▶ Entries supplied
>>>

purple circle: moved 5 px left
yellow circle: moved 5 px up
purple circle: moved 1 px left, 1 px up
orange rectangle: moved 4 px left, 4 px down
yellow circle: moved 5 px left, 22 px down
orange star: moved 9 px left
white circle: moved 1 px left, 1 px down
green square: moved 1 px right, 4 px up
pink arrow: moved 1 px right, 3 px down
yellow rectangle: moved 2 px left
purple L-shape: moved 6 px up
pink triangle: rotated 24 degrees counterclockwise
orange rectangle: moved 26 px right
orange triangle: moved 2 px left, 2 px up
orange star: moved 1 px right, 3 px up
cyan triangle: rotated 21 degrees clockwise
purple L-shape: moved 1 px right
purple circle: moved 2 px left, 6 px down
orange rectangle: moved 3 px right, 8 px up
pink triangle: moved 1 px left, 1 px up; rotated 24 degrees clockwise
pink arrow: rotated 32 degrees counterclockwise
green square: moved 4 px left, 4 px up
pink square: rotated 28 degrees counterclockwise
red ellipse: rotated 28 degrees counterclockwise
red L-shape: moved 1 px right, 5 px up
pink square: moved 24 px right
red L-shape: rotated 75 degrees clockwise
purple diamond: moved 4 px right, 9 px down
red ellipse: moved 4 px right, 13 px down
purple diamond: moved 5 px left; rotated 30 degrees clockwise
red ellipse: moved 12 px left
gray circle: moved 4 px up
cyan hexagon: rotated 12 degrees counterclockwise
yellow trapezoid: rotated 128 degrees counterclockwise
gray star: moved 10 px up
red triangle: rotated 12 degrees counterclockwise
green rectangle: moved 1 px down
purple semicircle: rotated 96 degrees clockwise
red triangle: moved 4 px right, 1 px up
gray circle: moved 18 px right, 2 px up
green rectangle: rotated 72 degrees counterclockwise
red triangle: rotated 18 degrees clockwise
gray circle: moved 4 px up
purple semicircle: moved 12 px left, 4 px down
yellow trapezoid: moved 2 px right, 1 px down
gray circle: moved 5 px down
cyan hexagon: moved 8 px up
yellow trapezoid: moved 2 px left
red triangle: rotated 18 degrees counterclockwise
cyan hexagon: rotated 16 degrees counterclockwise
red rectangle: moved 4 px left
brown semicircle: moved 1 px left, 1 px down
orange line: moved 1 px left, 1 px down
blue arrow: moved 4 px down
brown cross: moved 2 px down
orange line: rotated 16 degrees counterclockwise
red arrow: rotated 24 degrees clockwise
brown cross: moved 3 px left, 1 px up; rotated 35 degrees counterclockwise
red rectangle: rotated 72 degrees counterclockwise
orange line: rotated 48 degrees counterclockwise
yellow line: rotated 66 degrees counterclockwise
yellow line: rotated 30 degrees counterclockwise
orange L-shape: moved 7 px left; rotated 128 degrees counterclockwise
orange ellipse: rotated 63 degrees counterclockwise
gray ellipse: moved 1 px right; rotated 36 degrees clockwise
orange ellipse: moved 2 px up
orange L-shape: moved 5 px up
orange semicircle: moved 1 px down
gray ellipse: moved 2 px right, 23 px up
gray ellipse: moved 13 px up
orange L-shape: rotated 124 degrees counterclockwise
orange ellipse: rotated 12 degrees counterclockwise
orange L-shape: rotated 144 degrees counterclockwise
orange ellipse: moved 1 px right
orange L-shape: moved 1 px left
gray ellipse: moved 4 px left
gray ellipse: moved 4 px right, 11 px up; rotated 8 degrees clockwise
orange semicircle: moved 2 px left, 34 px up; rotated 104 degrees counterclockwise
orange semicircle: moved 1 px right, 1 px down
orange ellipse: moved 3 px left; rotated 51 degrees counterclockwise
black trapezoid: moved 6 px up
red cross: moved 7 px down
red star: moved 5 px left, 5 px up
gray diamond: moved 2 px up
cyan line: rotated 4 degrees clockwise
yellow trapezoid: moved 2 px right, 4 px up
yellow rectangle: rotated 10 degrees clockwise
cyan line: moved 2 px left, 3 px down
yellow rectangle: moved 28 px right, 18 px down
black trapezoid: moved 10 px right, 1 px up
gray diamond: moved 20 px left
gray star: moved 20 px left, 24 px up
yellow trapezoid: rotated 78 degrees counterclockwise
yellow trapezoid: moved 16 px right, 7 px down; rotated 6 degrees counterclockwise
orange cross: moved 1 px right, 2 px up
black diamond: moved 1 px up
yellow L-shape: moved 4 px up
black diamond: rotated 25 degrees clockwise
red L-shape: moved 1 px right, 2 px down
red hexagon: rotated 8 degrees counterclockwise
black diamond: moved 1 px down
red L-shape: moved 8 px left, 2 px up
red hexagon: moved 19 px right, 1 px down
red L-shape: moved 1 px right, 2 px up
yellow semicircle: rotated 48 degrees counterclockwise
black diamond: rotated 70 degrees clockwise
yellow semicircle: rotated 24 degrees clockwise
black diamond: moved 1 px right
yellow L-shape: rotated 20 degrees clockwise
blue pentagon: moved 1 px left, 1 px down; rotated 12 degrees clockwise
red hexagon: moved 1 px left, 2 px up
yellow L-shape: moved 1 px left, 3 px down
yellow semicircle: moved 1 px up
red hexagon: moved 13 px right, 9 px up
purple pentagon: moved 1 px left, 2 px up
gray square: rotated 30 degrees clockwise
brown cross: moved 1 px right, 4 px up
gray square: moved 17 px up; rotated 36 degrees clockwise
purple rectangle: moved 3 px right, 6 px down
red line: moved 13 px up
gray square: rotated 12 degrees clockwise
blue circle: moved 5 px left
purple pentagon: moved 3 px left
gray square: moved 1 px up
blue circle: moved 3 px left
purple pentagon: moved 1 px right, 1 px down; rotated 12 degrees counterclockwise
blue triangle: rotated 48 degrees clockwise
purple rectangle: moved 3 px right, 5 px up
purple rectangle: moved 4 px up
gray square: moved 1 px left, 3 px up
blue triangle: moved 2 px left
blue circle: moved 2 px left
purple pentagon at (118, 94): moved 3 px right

<<<

▶ Directions for this task
Copy every one of the lines above without changing anything.

▶ Solution to the problem
purple circle: moved 5 px left
yellow circle: moved 5 px up
purple circle: moved 1 px left, 1 px up
orange rectangle: moved 4 px left, 4 px down
yellow circle: moved 5 px left, 22 px down
orange star: moved 9 px left
white circle: moved 1 px left, 1 px down
green square: moved 1 px right, 4 px up
pink arrow: moved 1 px right, 3 px down
yellow rectangle: moved 2 px left
purple L-shape: moved 6 px up
pink triangle: rotated 24 degrees counterclockwise
orange rectangle: moved 26 px right
orange triangle: moved 2 px left, 2 px up
orange star: moved 1 px right, 3 px up
cyan triangle: rotated 21 degrees clockwise
purple L-shape: moved 1 px right
purple circle: moved 2 px left, 6 px down
orange rectangle: moved 3 px right, 8 px up
pink triangle: moved 1 px left, 1 px up; rotated 24 degrees clockwise
pink arrow: rotated 32 degrees counterclockwise
green square: moved 4 px left, 4 px up
pink square: rotated 28 degrees counterclockwise
red ellipse: rotated 28 degrees counterclockwise
red L-shape: moved 1 px right, 5 px up
pink square: moved 24 px right
red L-shape: rotated 75 degrees clockwise
purple diamond: moved 4 px right, 9 px down
red ellipse: moved 4 px right, 13 px down
purple diamond: moved 5 px left; rotated 30 degrees clockwise
red ellipse: moved 12 px left
gray circle: moved 4 px up
cyan hexagon: rotated 12 degrees counterclockwise
yellow trapezoid: rotated 128 degrees counterclockwise
gray star: moved 10 px up
red triangle: rotated 12 degrees counterclockwise
green rectangle: moved 1 px down
purple semicircle: rotated 96 degrees clockwise
red triangle: moved 4 px right, 1 px up
gray circle: moved 18 px right, 2 px up
green rectangle: rotated 72 degrees counterclockwise
red triangle: rotated 18 degrees clockwise
gray circle: moved 4 px up
purple semicircle: moved 12 px left, 4 px down
yellow trapezoid: moved 2 px right, 1 px down
gray circle: moved 5 px down
cyan hexagon: moved 8 px up
yellow trapezoid: moved 2 px left
red triangle: rotated 18 degrees counterclockwise
cyan hexagon: rotated 16 degrees counterclockwise
red rectangle: moved 4 px left
brown semicircle: moved 1 px left, 1 px down
orange line: moved 1 px left, 1 px down
blue arrow: moved 4 px down
brown cross: moved 2 px down
orange line: rotated 16 degrees counterclockwise
red arrow: rotated 24 degrees clockwise
brown cross: moved 3 px left, 1 px up; rotated 35 degrees counterclockwise
red rectangle: rotated 72 degrees counterclockwise
orange line: rotated 48 degrees counterclockwise
yellow line: rotated 66 degrees counterclockwise
yellow line: rotated 30 degrees counterclockwise
orange L-shape: moved 7 px left; rotated 128 degrees counterclockwise
orange ellipse: rotated 63 degrees counterclockwise
gray ellipse: moved 1 px right; rotated 36 degrees clockwise
orange ellipse: moved 2 px up
orange L-shape: moved 5 px up
orange semicircle: moved 1 px down
gray ellipse: moved 2 px right, 23 px up
gray ellipse: moved 13 px up
orange L-shape: rotated 124 degrees counterclockwise
orange ellipse: rotated 12 degrees counterclockwise
orange L-shape: rotated 144 degrees counterclockwise
orange ellipse: moved 1 px right
orange L-shape: moved 1 px left
gray ellipse: moved 4 px left
gray ellipse: moved 4 px right, 11 px up; rotated 8 degrees clockwise
orange semicircle: moved 2 px left, 34 px up; rotated 104 degrees counterclockwise
orange semicircle: moved 1 px right, 1 px down
orange ellipse: moved 3 px left; rotated 51 degrees counterclockwise
black trapezoid: moved 6 px up
red cross: moved 7 px down
red star: moved 5 px left, 5 px up
gray diamond: moved 2 px up
cyan line: rotated 4 degrees clockwise
yellow trapezoid: moved 2 px right, 4 px up
yellow rectangle: rotated 10 degrees clockwise
cyan line: moved 2 px left, 3 px down
yellow rectangle: moved 28 px right, 18 px down
black trapezoid: moved 10 px right, 1 px up
gray diamond: moved 20 px left
gray star: moved 20 px left, 24 px up
yellow trapezoid: rotated 78 degrees counterclockwise
yellow trapezoid: moved 16 px right, 7 px down; rotated 6 degrees counterclockwise
orange cross: moved 1 px right, 2 px up
black diamond: moved 1 px up
yellow L-shape: moved 4 px up
black diamond: rotated 25 degrees clockwise
red L-shape: moved 1 px right, 2 px down
red hexagon: rotated 8 degrees counterclockwise
black diamond: moved 1 px down
red L-shape: moved 8 px left, 2 px up
red hexagon: moved 19 px right, 1 px down
red L-shape: moved 1 px right, 2 px up
yellow semicircle: rotated 48 degrees counterclockwise
black diamond: rotated 70 degrees clockwise
yellow semicircle: rotated 24 degrees clockwise
black diamond: moved 1 px right
yellow L-shape: rotated 20 degrees clockwise
blue pentagon: moved 1 px left, 1 px down; rotated 12 degrees clockwise
red hexagon: moved 1 px left, 2 px up
yellow L-shape: moved 1 px left, 3 px down
yellow semicircle: moved 1 px up
red hexagon: moved 13 px right, 9 px up
purple pentagon: moved 1 px left, 2 px up
gray square: rotated 30 degrees clockwise
brown cross: moved 1 px right, 4 px up
gray square: moved 17 px up; rotated 36 degrees clockwise
purple rectangle: moved 3 px right, 6 px down
red line: moved 13 px up
gray square: rotated 12 degrees clockwise
blue circle: moved 5 px left
purple pentagon: moved 3 px left
gray square: moved 1 px up
blue circle: moved 3 px left
purple pentagon: moved 1 px right, 1 px down; rotated 12 degrees counterclockwise
blue triangle: rotated 48 degrees clockwise
purple rectangle: moved 3 px right, 5 px up
purple rectangle: moved 4 px up
gray square: moved 1 px left, 3 px up
blue triangle: moved 2 px left
blue circle: moved 2 px left
purple pentagon at (118, 94): moved 3 px right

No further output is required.